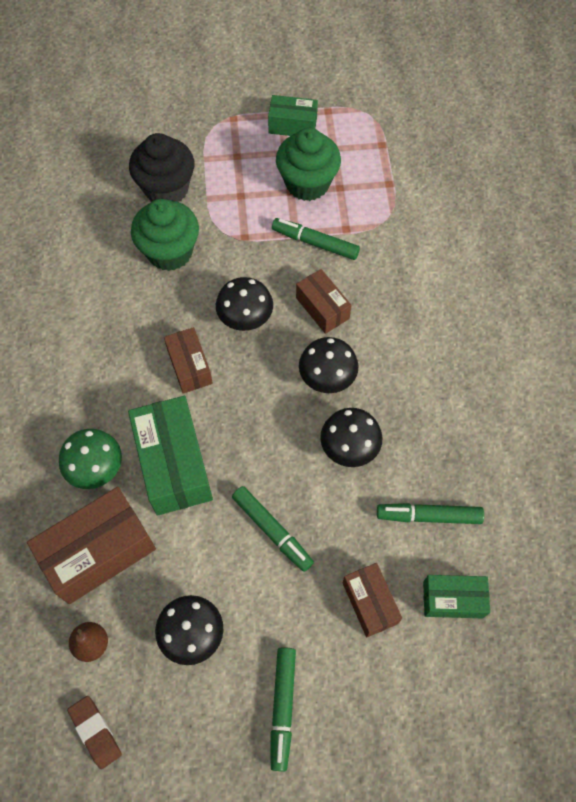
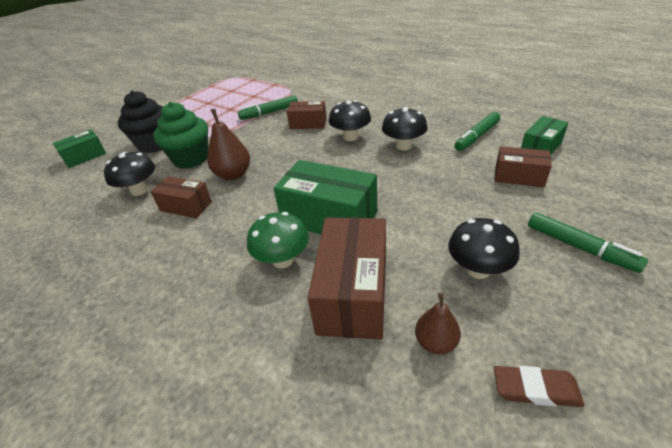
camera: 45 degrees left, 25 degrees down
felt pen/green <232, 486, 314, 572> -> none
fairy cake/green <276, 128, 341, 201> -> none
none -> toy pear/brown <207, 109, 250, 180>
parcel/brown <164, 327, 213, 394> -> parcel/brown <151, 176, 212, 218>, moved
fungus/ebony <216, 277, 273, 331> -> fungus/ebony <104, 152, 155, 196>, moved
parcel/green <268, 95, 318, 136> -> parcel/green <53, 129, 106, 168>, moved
★ ★ ★
Locate "fairy cake/green <276, 128, 341, 201> -> none" in the material, then quote the line that contains it and all lines after it through the final one.

## Exercise solution
fairy cake/green <276, 128, 341, 201> -> none
none -> toy pear/brown <207, 109, 250, 180>
parcel/brown <164, 327, 213, 394> -> parcel/brown <151, 176, 212, 218>, moved
fungus/ebony <216, 277, 273, 331> -> fungus/ebony <104, 152, 155, 196>, moved
parcel/green <268, 95, 318, 136> -> parcel/green <53, 129, 106, 168>, moved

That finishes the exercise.